**Source material**:
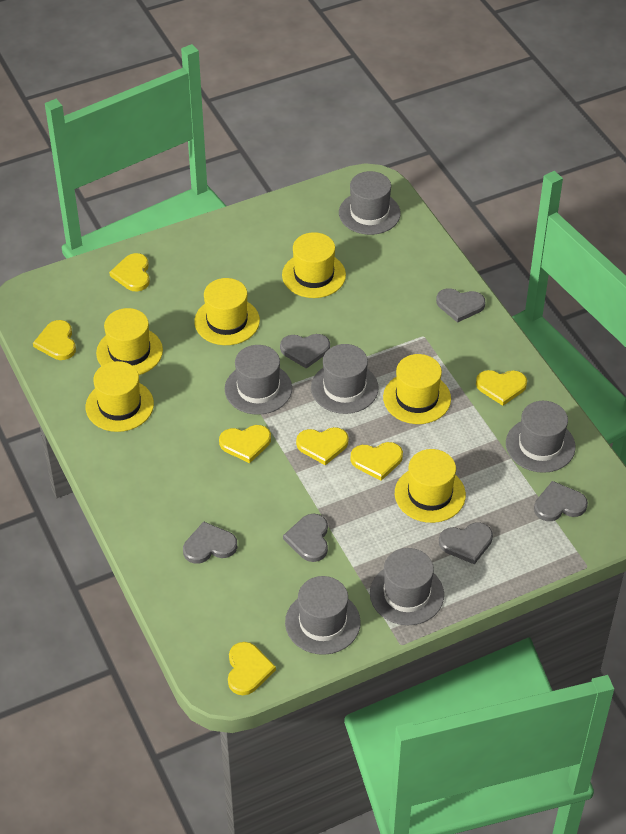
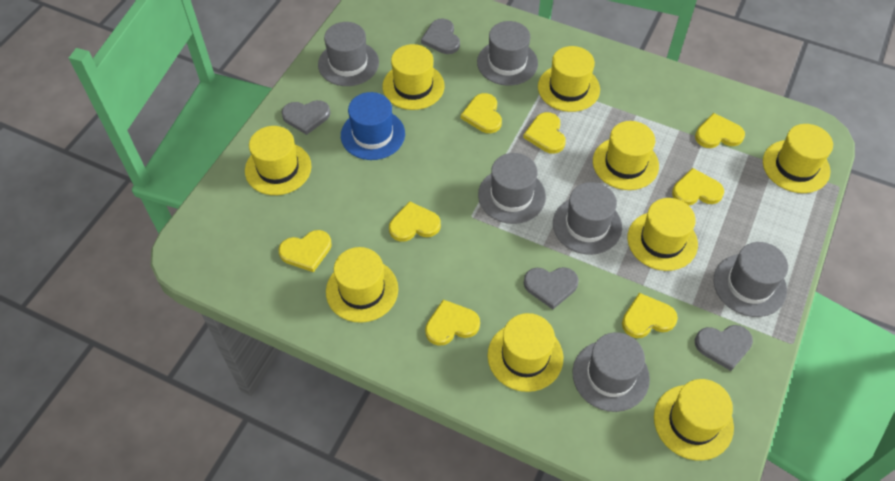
blue hat: 0 -> 1
grey heart: 6 -> 4
yellow hat: 6 -> 9
yellow heart: 7 -> 8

**Task goal**:
Where pictures sit among the data above, omit them, and output the rest exactly.

**Exercise solution**:
blue hat: 0 -> 1
grey heart: 6 -> 4
yellow hat: 6 -> 9
yellow heart: 7 -> 8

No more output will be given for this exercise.